[Records from a data source]

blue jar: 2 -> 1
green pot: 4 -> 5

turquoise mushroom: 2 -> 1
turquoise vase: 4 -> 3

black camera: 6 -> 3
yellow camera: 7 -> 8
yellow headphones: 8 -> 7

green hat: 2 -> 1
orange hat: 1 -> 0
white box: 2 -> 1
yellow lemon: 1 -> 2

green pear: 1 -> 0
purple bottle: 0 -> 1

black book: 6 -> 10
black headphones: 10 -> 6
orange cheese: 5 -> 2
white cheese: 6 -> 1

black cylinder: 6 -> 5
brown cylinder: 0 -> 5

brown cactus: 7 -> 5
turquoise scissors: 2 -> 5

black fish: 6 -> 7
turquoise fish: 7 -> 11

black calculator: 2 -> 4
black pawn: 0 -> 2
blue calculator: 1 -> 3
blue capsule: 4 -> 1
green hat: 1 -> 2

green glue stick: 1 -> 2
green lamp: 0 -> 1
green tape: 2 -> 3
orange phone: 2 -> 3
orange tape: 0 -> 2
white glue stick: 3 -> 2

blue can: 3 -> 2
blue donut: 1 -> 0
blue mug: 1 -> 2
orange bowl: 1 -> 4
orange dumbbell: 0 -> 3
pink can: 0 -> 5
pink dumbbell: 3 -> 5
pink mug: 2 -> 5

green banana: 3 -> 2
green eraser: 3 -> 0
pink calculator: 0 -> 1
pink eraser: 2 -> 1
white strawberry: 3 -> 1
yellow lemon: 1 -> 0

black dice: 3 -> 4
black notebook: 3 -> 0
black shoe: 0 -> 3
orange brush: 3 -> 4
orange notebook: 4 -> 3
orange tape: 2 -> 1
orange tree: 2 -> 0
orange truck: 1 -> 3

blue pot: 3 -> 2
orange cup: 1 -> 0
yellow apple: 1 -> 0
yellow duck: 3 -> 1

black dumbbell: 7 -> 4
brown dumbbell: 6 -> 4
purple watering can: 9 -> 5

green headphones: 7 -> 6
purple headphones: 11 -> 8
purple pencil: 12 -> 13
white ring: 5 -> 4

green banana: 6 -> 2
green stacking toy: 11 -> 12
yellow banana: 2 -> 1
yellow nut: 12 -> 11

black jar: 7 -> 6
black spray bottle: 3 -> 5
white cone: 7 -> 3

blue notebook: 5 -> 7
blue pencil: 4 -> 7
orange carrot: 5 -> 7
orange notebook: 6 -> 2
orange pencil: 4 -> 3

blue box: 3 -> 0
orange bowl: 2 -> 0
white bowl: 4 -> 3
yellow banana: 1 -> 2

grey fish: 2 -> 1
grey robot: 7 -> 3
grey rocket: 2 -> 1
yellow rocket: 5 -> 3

■ Written task
Among the lines above, find those with the string "calculator" and copy them.

■ Answer to this problem
black calculator: 2 -> 4
blue calculator: 1 -> 3
pink calculator: 0 -> 1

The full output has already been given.